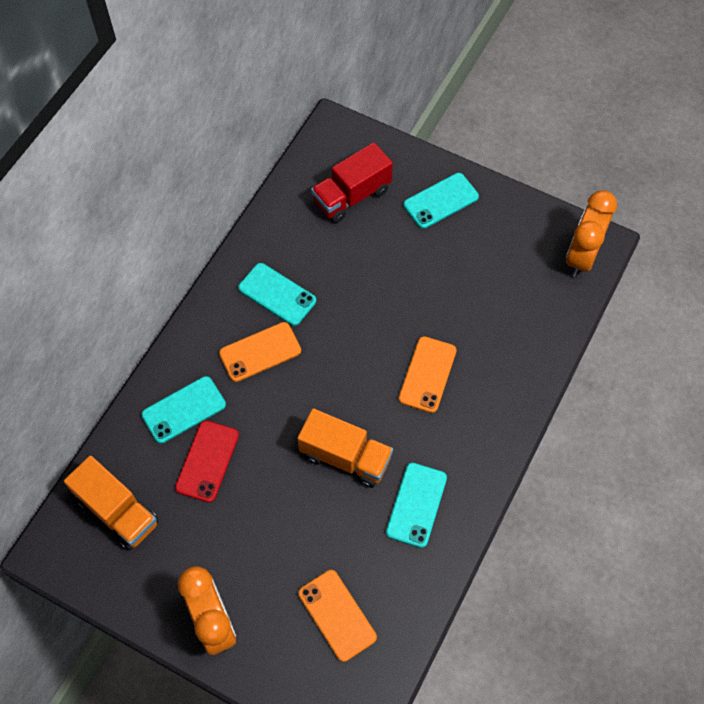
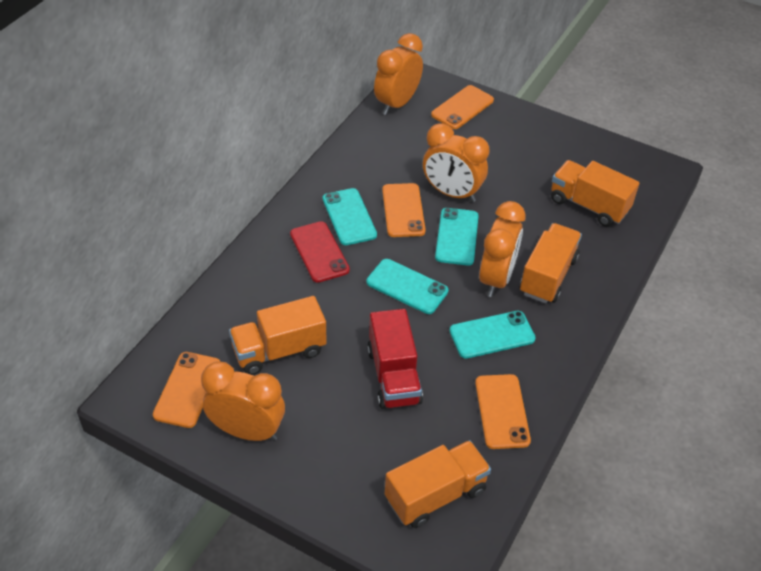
orange clock: 2 -> 4
orange phone: 3 -> 4
orange truck: 2 -> 4

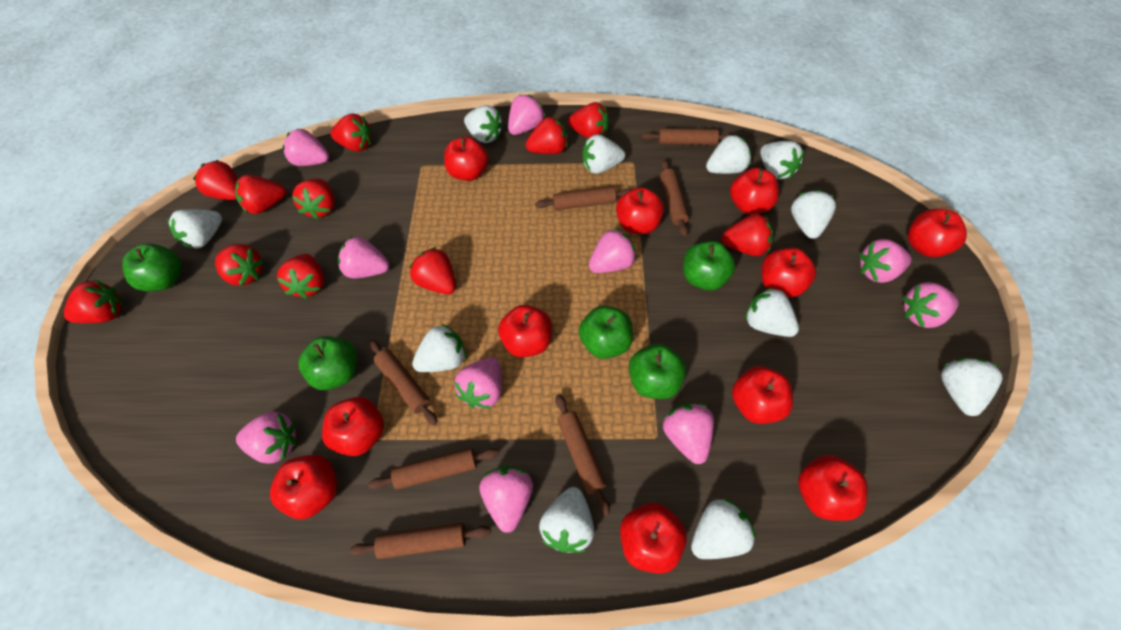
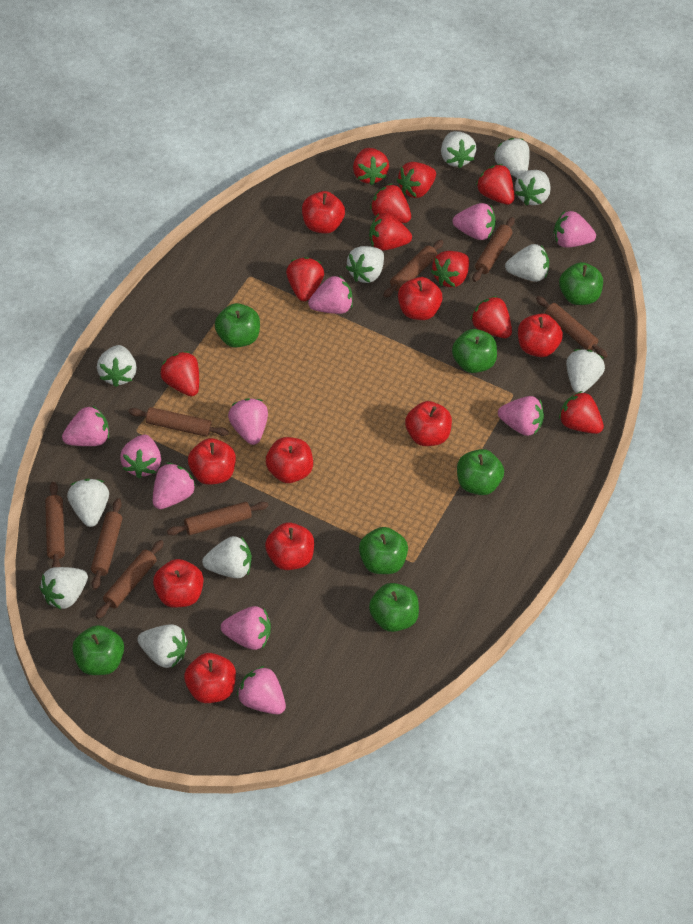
brown rolling pin: 7 -> 8
green apple: 5 -> 7
red apple: 11 -> 9
red strawberry: 11 -> 10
=-=-=
* **WHAT YOU WILL DO**
Within the data above, pick out all lines holding the word "orange".

* **RESPONSE BOX**
orange clock: 2 -> 4
orange phone: 3 -> 4
orange truck: 2 -> 4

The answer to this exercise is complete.